What you will do
From the data below, pull out every line that contains the string "shortInstrumentName".

Material to process
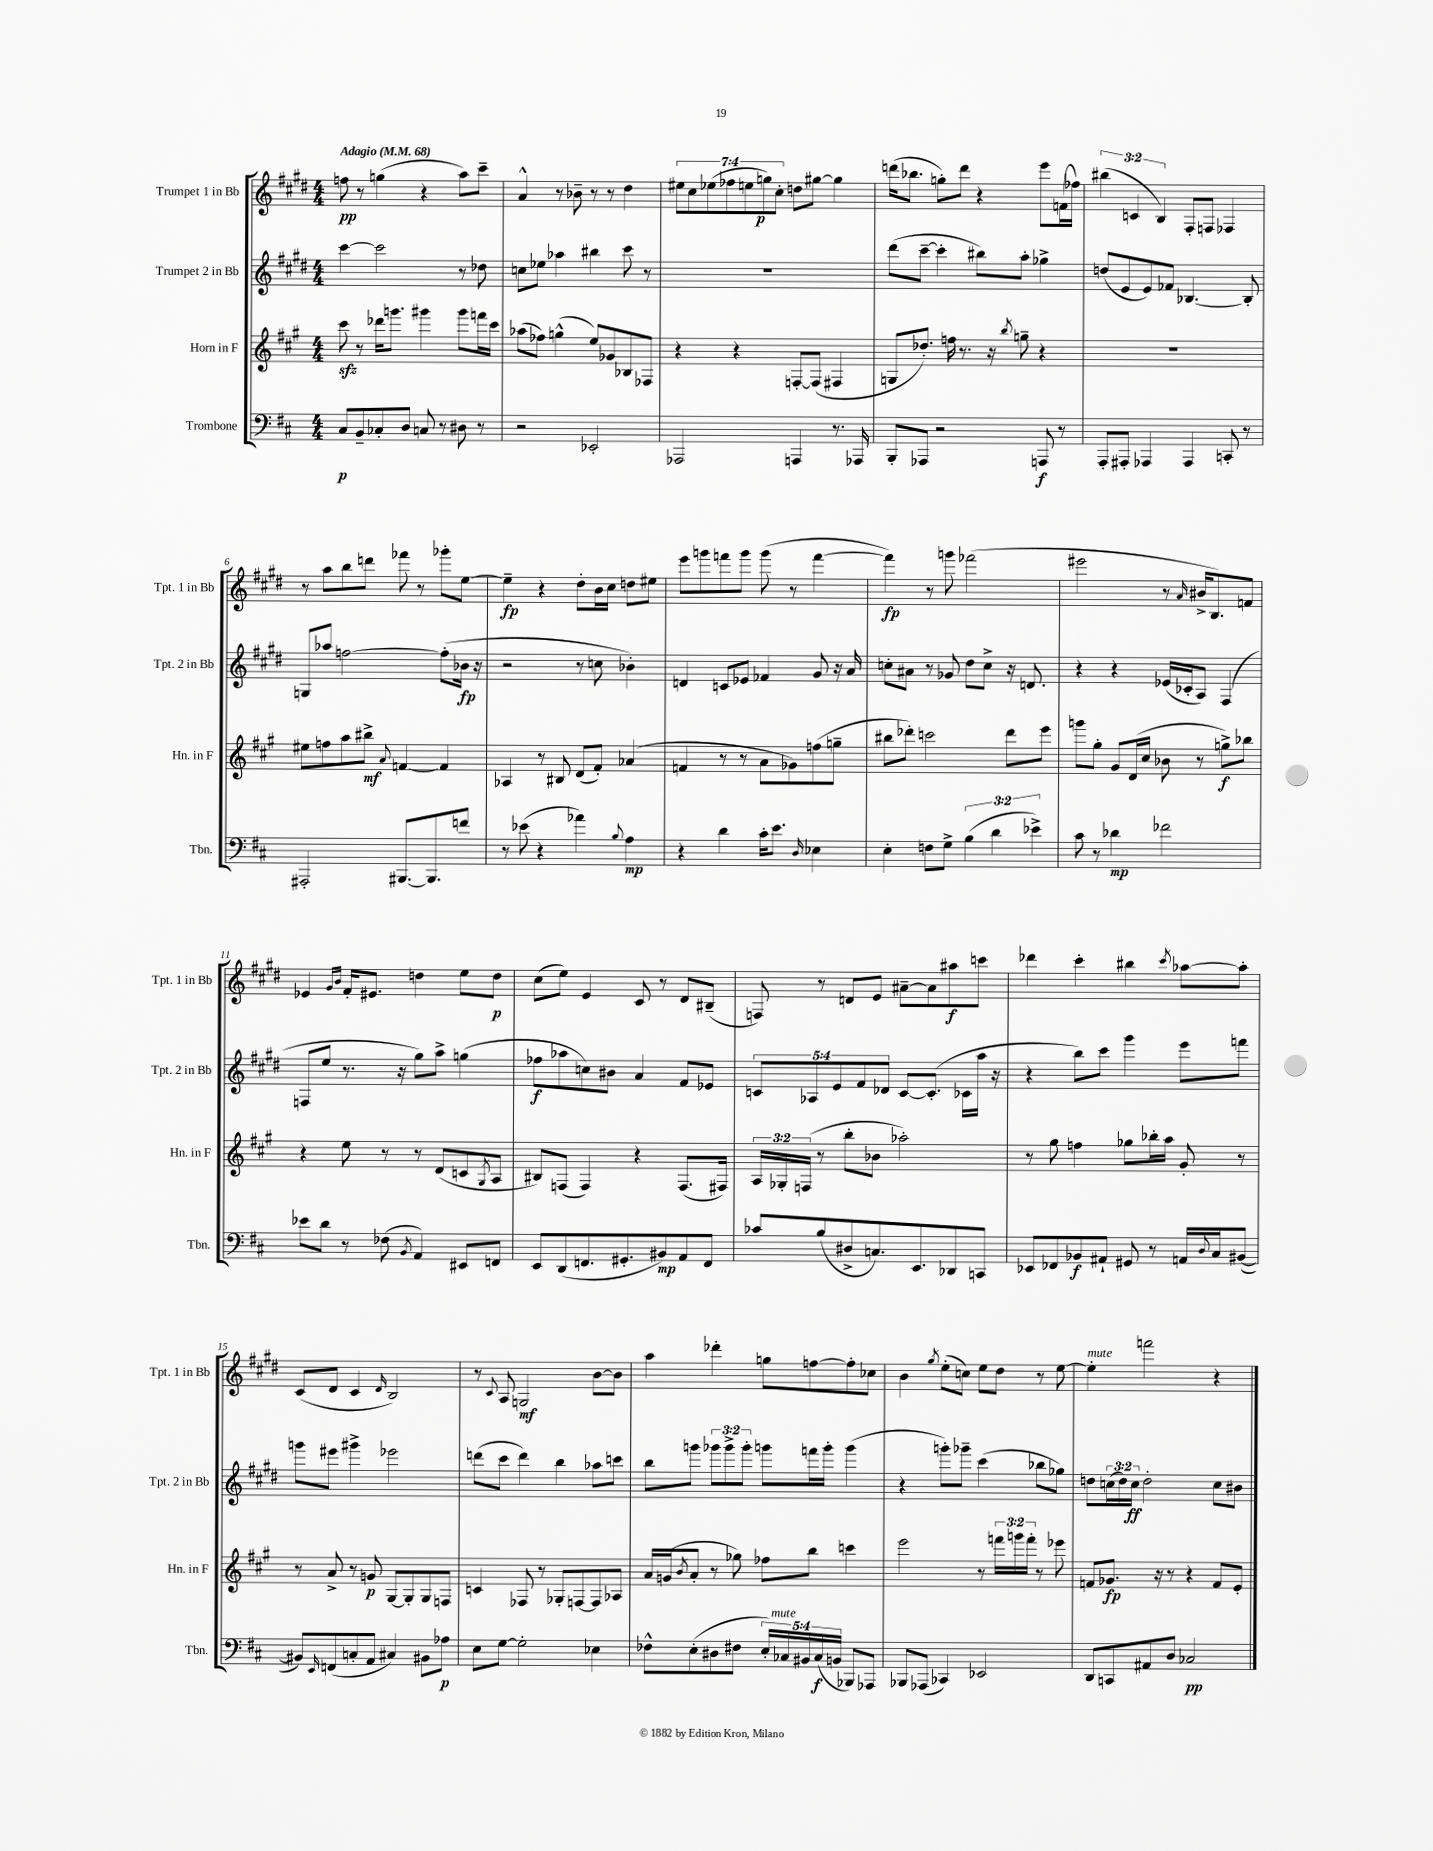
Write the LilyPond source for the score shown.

<<
\new StaffGroup <<
\new Staff = "s0" \with { instrumentName = "Trumpet 1 in Bb" shortInstrumentName = "Tpt. 1 in Bb" } {
    \clef treble \key e \major \numericTimeSignature \time 4/4 \override Staff.TupletNumber.text = #tuplet-number::calc-fraction-text \tempo "Adagio" 4 = 68
    f''8\pp r8 g''4( r4 a''8) cis'''8-- |
    a'4-^ r8 bes'8-- r8 r8 dis''4 |
    \tuplet 7/4 { eis''8 cis''8 ees''8( fes''8 e''8 g''8\p) cis''8-. } d''8 gis''8~ gis''4 |
    d'''16( bes''8. g''8-.) d'''8 r4 e'''8 f'16( fes''16) |
    \tuplet 3/2 { bis''4( c'4 b4) } fis8-. f8 fes4 |
    r8 a''8 b''8 d'''8 fes'''8 r8 ges'''8-. e''8~ |
    e''4--\fp r4 dis''8-. b'16 cis''16 d''8 eis''8 |
    e'''8 g'''8 f'''8 g'''8 g'''8( r8 f'''4~ |
    f'''4\fp) r8 g'''8 fes'''2( |
    eis'''2 r8 \grace { a'16 } bis'16-> b8.) f'8 |
    ees'4 \grace { gis'16 b'16 } fis'16-. eis'8. d''4 e''8 d''8\p |
    cis''8( e''8) e'4 cis'8 r8 dis'8 bis8--( |
    f8) r8 d'8 e'8 ais'8~-- ais'8 ais''8\f c'''8 |
    des'''4 cis'''4-. bis''4 \acciaccatura { cis'''8 } aes''8~ aes''8-. |
    cis'8( dis'8 cis'4 \grace { dis'16 } b2) |
    r8 \appoggiatura { cis'8 } a8 g2\mf b'8~ b'8 |
    a''4 des'''4-. g''8 f''8~ f''8-. ces''8 |
    b'4 \acciaccatura { gis''8 } e''8-.( c''8) e''8 dis''8 r8 e''8~ |
    e''4-.^\markup { \italic "mute" } f'''2 r4 \bar "|." |
}
\new Staff = "s1" \with { instrumentName = "Trumpet 2 in Bb" shortInstrumentName = "Tpt. 2 in Bb" } {
    \clef treble \key e \major \numericTimeSignature \time 4/4 \override Staff.TupletNumber.text = #tuplet-number::calc-fraction-text
    cis'''4~ cis'''2 r8 des''8 |
    c''8 ees''8 aes''4 bis''4 cis'''8 r8 |
    R1 |
    dis'''8( cis'''8~-- cis'''4-. bis''8) a''8-. ges''4-> |
    d''8( e'8 e'8) fes'8 bes4.~ bes8-. |
    g8 aes''8 f''2~ f''8-.( bes'16\fp r16 |
    r2 r8 c''8 bes'4-.) |
    d'4 c'8 ees'8 fes'4 gis'8 r16 a'16 |
    c''8-. ais'8 r8 ges'8 dis''8 c''8-> r16 d'8. |
    r4 r4 ees'16( ces'16-. a8) fis4( |
    f8 e''8 r8. r16 gis''8) a''8-> g''4( |
    fes''8\f aes''8 c''8) bis'8 a'4 fis'8 ees'8 |
    \tuplet 5/4 { c'8 aes8 e'8 fis'8 des'8 } c'8~ c'8.-.( ces'16 a''16 r16 |
    r4 b''8) cis'''8 gis'''4 e'''8 f'''8 |
    g'''8 eis'''8 gis'''4-> ees'''2 |
    d'''8( cis'''8 d'''4) b''4 aes''8 c'''8 |
    b''8 g'''8 \tuplet 3/2 { ges'''8 ges'''8-> ges'''8-. } g'''8 f'''16 g'''16-. g'''4( |
    r4 g'''8-.) ges'''8-- cis'''4( bes''8 ges''8) |
    d''8 \tuplet 3/2 { c''16( d''16) c''16\ff } d''2-. c''8 bis'8 \bar "|." |
}
\new Staff = "s2" \with { instrumentName = "Horn in F" shortInstrumentName = "Hn. in F" } {
    \clef treble \key a \major \numericTimeSignature \time 4/4 \override Staff.TupletNumber.text = #tuplet-number::calc-fraction-text
    cis'''8\sfz r8 des'''16 g'''8. gis'''4 gis'''8 f'''16 cis'''16 |
    aes''8( fes''8) g''4-^( e''8) ges'8 bes8 fes8 |
    r4 r4 f8~-. f8( fis4 |
    g8 des''8.-.) f''16 r8. r16 \acciaccatura { b''8 } g''8-- r4 |
    R1 |
    eis''8 f''8 a''8 bis''8->\mf \appoggiatura { a'8 } f'4~ f'4 |
    aes4 r8 bis8 d'8( fis'8-.) aes'4( |
    f'4 r8 r8 a'8 ges'8) f''8( g''8-- |
    bis''8 des'''8-.) c'''2 des'''8 e'''8 |
    g'''8 gis''8-. gis'8 d'16( cis''16 bes'8 r8 g''8->\f) bes''8 |
    r4 e''8 r8 r8 d'8( c'8 \acciaccatura { gis8 } a8 |
    bis8) f8( f4) r4 f8.( fis16) |
    \tuplet 3/2 { a16 ges16-. f16( } r8 b''8-. bes'8 aes''2-.) |
    r8 gis''8 f''4 ges''8 bes''16-. a''16 gis'8-. r8 |
    r8 a'8-> r8 g'8\p gis8~ gis8-. gis8 f8 |
    c'4 fes8 r8 ges8-. f8~ f8 aes8 |
    a'16 g'16( \acciaccatura { b'8 } a'8-. r8 ges''8) fes''8 b''8 c'''4 |
    e'''2 r8 \tuplet 3/2 { f'''16 g'''16 f'''16-. } r8 ees'''8 |
    f'8 ges'8.\fp r16 r8 r4 f'8 e'8-. \bar "|." |
}
\new Staff = "s3" \with { instrumentName = "Trombone" shortInstrumentName = "Tbn." } {
    \clef bass \key d \major \numericTimeSignature \time 4/4 \override Staff.TupletNumber.text = #tuplet-number::calc-fraction-text
    cis8\p b,8-- ces8-. d8 c8 r8 dis8 r8 |
    r2 ees,2-. |
    aes,,2 a,,4 r8. aes,,16 |
    b,,8-. aes,,8 r2 a,,8\f r8 |
    a,,8-. ais,,8-. aes,,4 aes,,4 c,8-. r8 |
    ais,,2-. bis,,8.~ bis,,8. f'8 |
    r8 ees'8( r4 aes'4) \appoggiatura { b8 } a4\mp |
    r4 d'4 cis'16-. e'8. \grace { d16 } ees4 |
    e4-. f8 g8-> \tuplet 3/2 { b4( d'4 ees'4->) } |
    cis'8 r8 des'4\mp fes'2 |
    ees'8 d'8 r8 fes8( \acciaccatura { b,8 } a,4) eis,8 f,8 |
    e,8 d,8( f,8. gis,8.-. bis,8\mp) a,8 f,8 |
    ces'8 b8( dis8-> c8.) e,8. des,8 c,8 |
    ees,8 fes,8 bes,8\f ais,8-! gis,8 r8 a,16 \appoggiatura { d8 } cis16 bis,8~( |
    bis,8) \grace { e,16 } f,8( c8-. a,8 cis4) bis,8 aes8\p |
    e8 g8~ g2-. ees4 |
    fes8-^ e8-.( dis8 fis8 \tuplet 5/4 { e16-.) ces16^\markup { \italic "mute" } bis,16 ces16\f( b,16 } bes,,8) aes,,8 |
    bes,,8 aes,,8( ces,4) ees,2 |
    d,8 c,8 ais,8 d8 ces2\pp \bar "|." |
}
>>
>>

Output of the exercise
\new Staff = "s0" \with { instrumentName = "Trumpet 1 in Bb" shortInstrumentName = "Tpt. 1 in Bb" } {
\new Staff = "s1" \with { instrumentName = "Trumpet 2 in Bb" shortInstrumentName = "Tpt. 2 in Bb" } {
\new Staff = "s2" \with { instrumentName = "Horn in F" shortInstrumentName = "Hn. in F" } {
\new Staff = "s3" \with { instrumentName = "Trombone" shortInstrumentName = "Tbn." } {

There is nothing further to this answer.